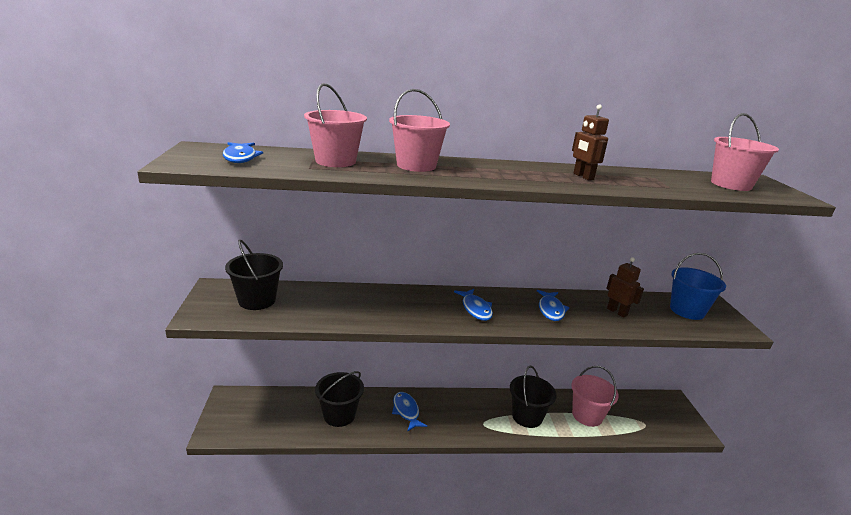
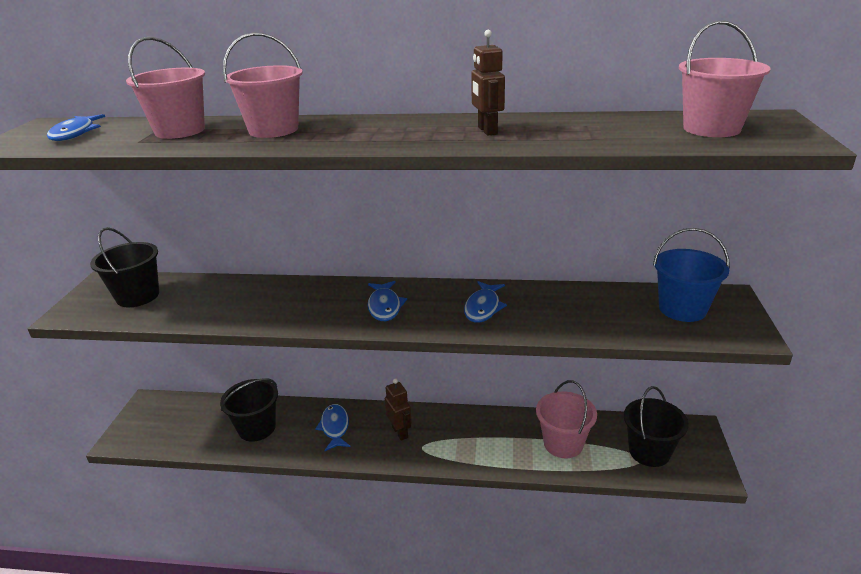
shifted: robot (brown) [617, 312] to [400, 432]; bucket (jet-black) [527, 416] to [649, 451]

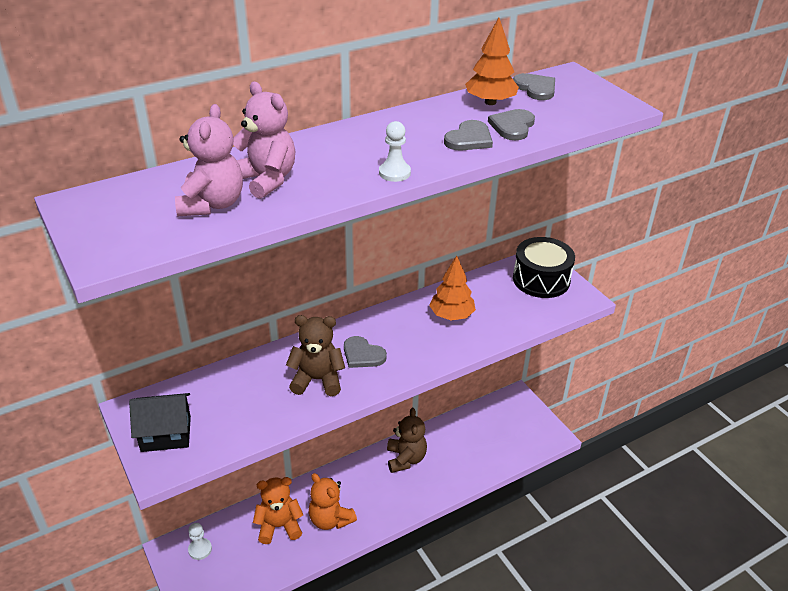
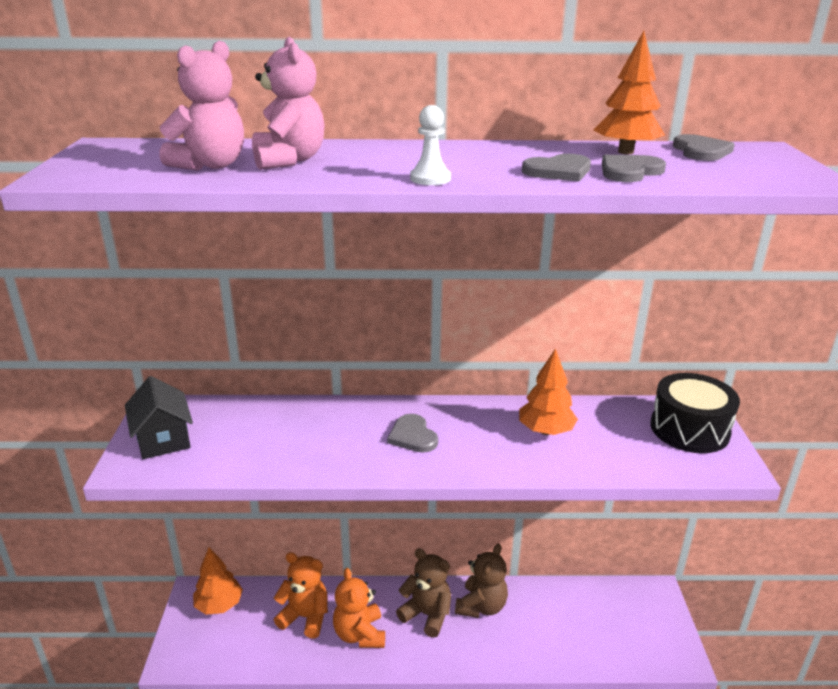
shifted: teddy (brown) [317, 380] to [427, 614]
swapped: chess pawn (pure white) [200, 549] to toy tree (orange-coloured) [219, 605]
rotated: house (jet-black) [166, 434] = [163, 439] 45 degrees clockwise

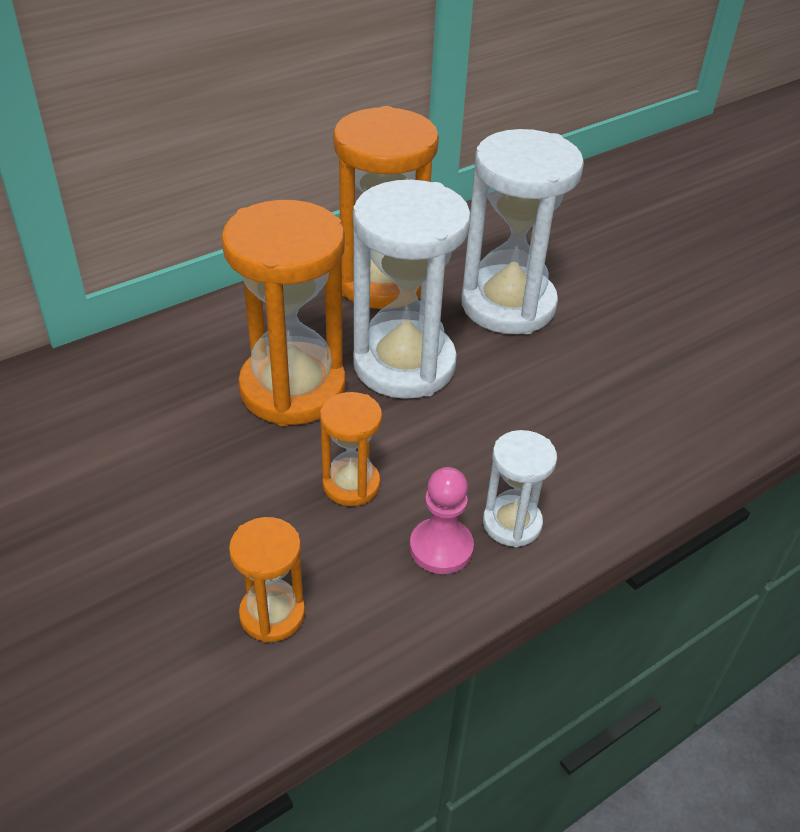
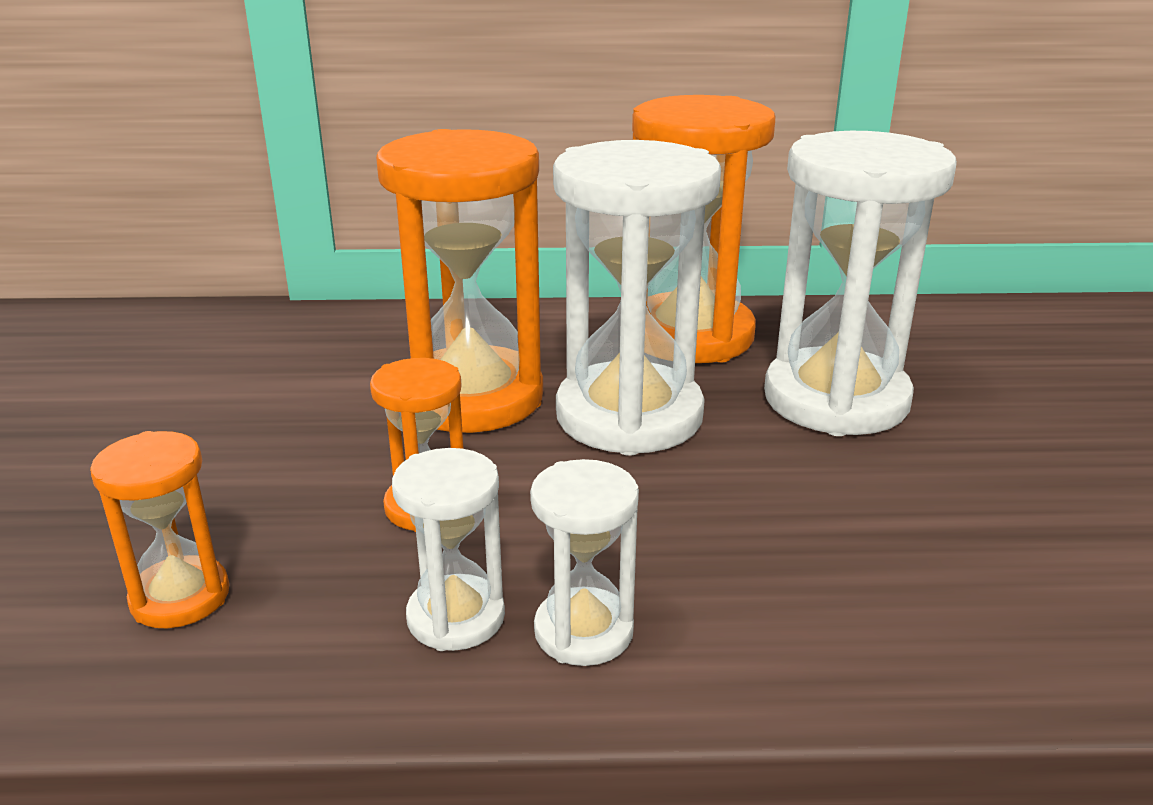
swapped: chess pawn (rosy) [441, 548] to sandglass (pure white) [456, 617]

________

Task statement: If a record holds a picture, leave the picture out and copy the rest exactly.

Answer to this task:
shifted: robot (brown) [617, 312] to [400, 432]; bucket (jet-black) [527, 416] to [649, 451]

shifted: teddy (brown) [317, 380] to [427, 614]
swapped: chess pawn (pure white) [200, 549] to toy tree (orange-coloured) [219, 605]
rotated: house (jet-black) [166, 434] = [163, 439] 45 degrees clockwise

swapped: chess pawn (rosy) [441, 548] to sandglass (pure white) [456, 617]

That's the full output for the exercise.